Scene difference descriptions:
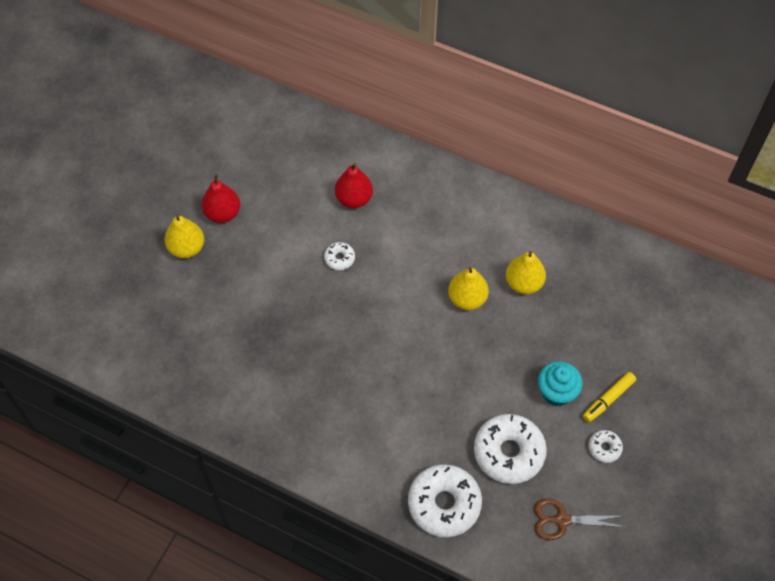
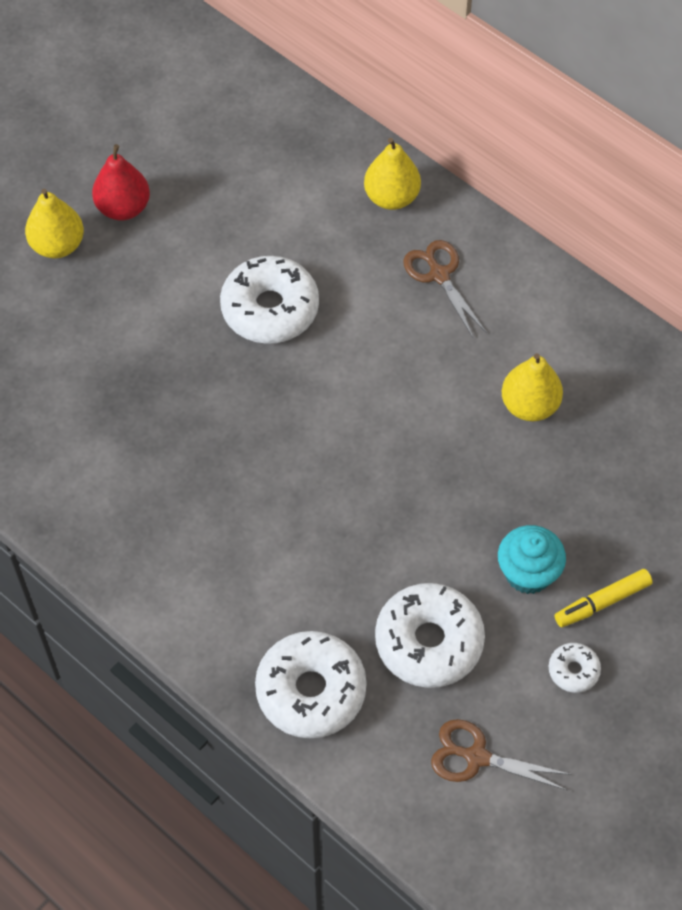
camera: 15 degrees right, 0 degrees up
white donut [324,242,355,270] -> white donut [220,256,319,344], size x2.11
red pear [335,163,373,208] -> none
yellow pear [448,267,489,310] -> yellow pear moved to [364,138,421,210]
none -> brown scissors [403,240,486,337]

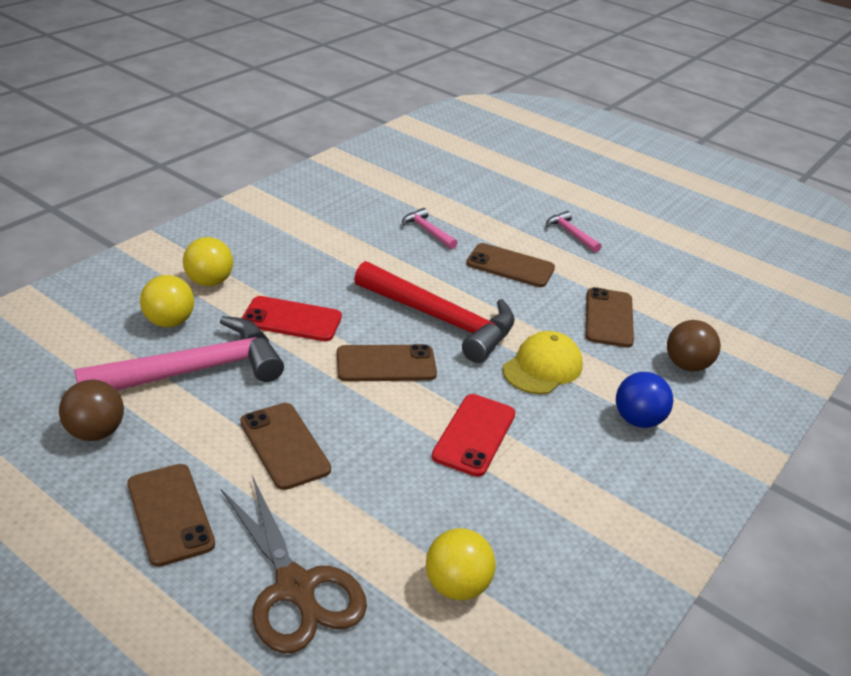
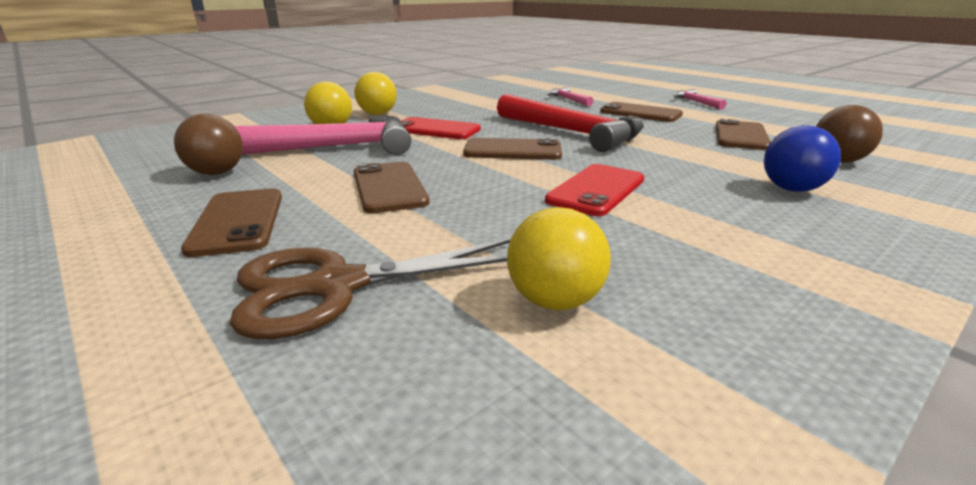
camera: 15 degrees right, 10 degrees down
brown scissors [221,476,367,654] -> brown scissors turned 90 degrees clockwise [230,239,511,339]
yellow cap [503,331,583,394] -> none

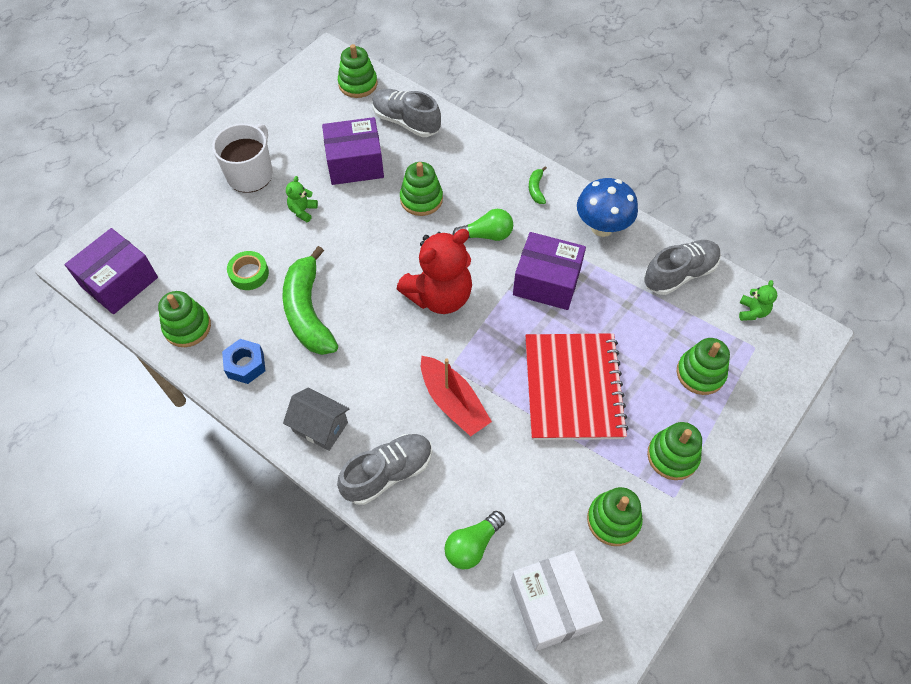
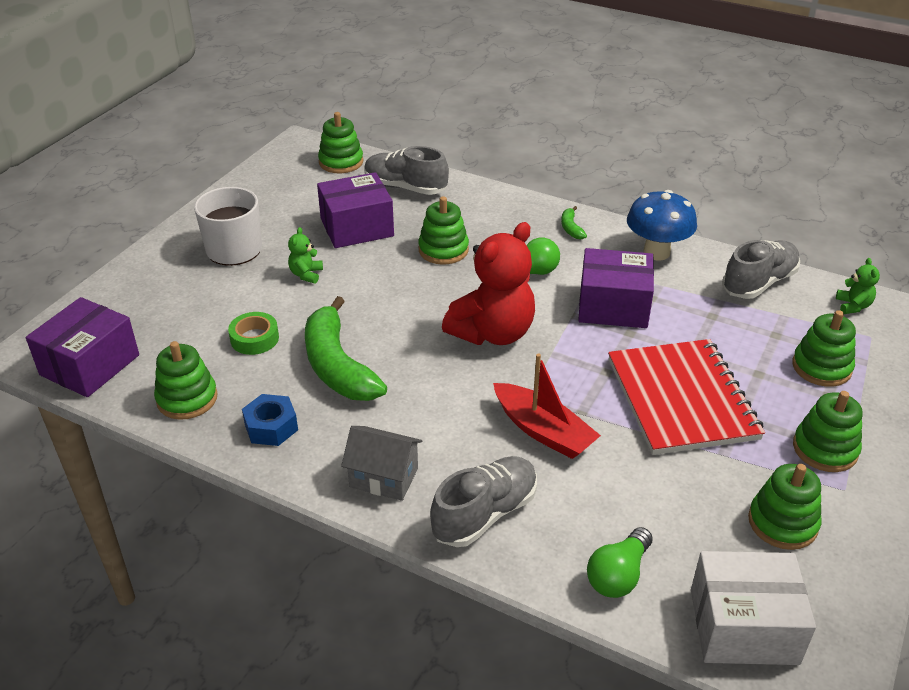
camera: 10 degrees left, 20 degrees down
white box [510,550,603,651] -> white box turned 60 degrees counterclockwise [691,551,816,665]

Task description: Check each line above for the string "white" and show the ones that have it.

Written solution:
white donut [324,242,355,270] -> white donut [220,256,319,344], size x2.11
white box [510,550,603,651] -> white box turned 60 degrees counterclockwise [691,551,816,665]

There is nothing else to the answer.